EXERCISE DETAILS
Please reproduce exactly, and only, the line containing "black rectangle: (70, 68)" and every line after it to the end of the records below, leaving out all pictures.

(Image sequences with shape edits)

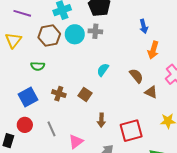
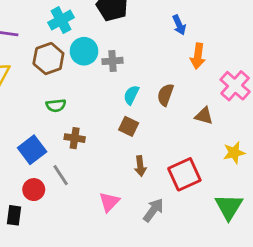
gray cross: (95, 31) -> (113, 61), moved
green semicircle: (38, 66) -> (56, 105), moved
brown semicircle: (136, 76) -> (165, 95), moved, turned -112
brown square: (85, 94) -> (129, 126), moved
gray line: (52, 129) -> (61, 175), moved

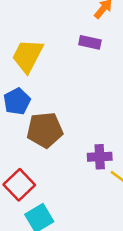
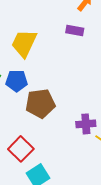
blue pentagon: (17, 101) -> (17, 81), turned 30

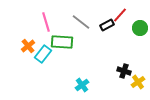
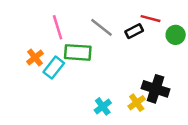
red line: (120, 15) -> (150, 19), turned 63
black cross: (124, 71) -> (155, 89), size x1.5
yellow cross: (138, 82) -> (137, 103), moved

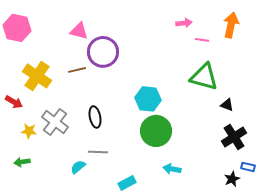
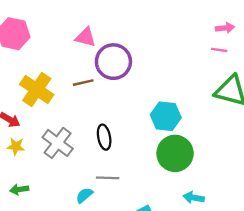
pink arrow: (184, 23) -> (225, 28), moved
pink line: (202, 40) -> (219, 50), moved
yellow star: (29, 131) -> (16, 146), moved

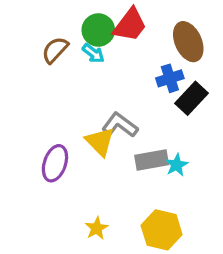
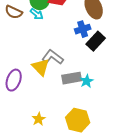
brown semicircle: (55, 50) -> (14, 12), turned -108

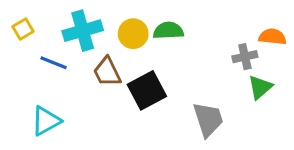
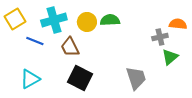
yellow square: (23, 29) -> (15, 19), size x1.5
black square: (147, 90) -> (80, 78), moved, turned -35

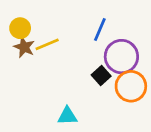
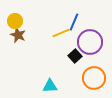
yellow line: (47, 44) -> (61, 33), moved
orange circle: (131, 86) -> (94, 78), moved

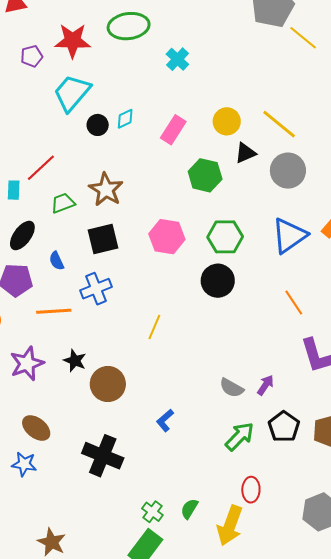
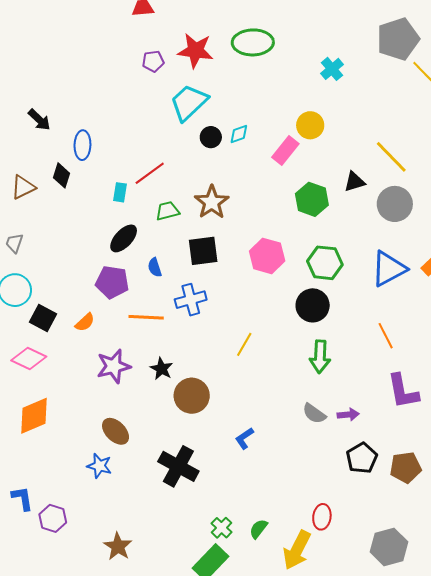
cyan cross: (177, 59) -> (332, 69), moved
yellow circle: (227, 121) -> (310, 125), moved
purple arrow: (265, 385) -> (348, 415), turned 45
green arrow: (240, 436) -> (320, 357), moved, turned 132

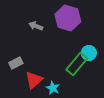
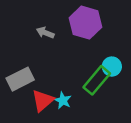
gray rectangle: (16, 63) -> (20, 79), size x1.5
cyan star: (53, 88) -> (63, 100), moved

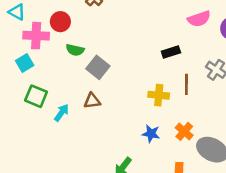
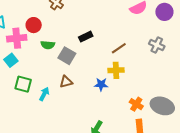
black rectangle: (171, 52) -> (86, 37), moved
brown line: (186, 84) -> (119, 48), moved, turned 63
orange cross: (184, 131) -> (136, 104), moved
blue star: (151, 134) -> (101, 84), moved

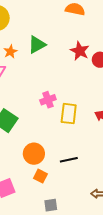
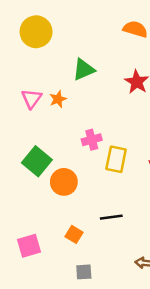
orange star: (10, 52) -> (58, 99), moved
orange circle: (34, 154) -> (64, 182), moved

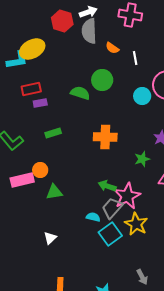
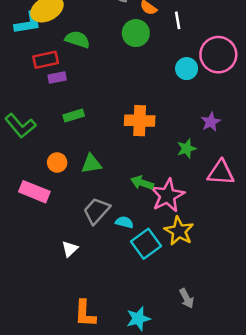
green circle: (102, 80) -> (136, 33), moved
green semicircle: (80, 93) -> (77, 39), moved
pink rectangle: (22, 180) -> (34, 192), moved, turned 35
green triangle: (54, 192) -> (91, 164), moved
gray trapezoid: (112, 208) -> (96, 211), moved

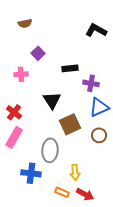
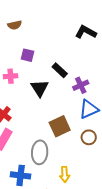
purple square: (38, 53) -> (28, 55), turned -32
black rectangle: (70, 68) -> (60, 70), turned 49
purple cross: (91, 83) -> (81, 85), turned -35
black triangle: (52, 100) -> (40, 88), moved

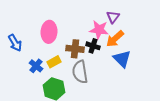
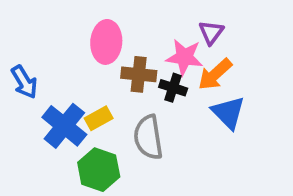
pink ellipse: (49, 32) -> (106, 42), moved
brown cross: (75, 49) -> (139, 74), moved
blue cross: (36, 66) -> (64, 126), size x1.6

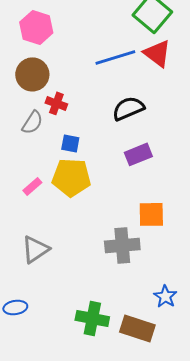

ANSWER TO THE EXERCISE
black rectangle: (70, 68) -> (60, 70), turned 49
purple cross: (91, 83) -> (81, 85), turned -35
black triangle: (52, 100) -> (40, 88), moved

pink ellipse: (49, 32) -> (106, 42), moved
brown cross: (75, 49) -> (139, 74), moved
blue cross: (36, 66) -> (64, 126), size x1.6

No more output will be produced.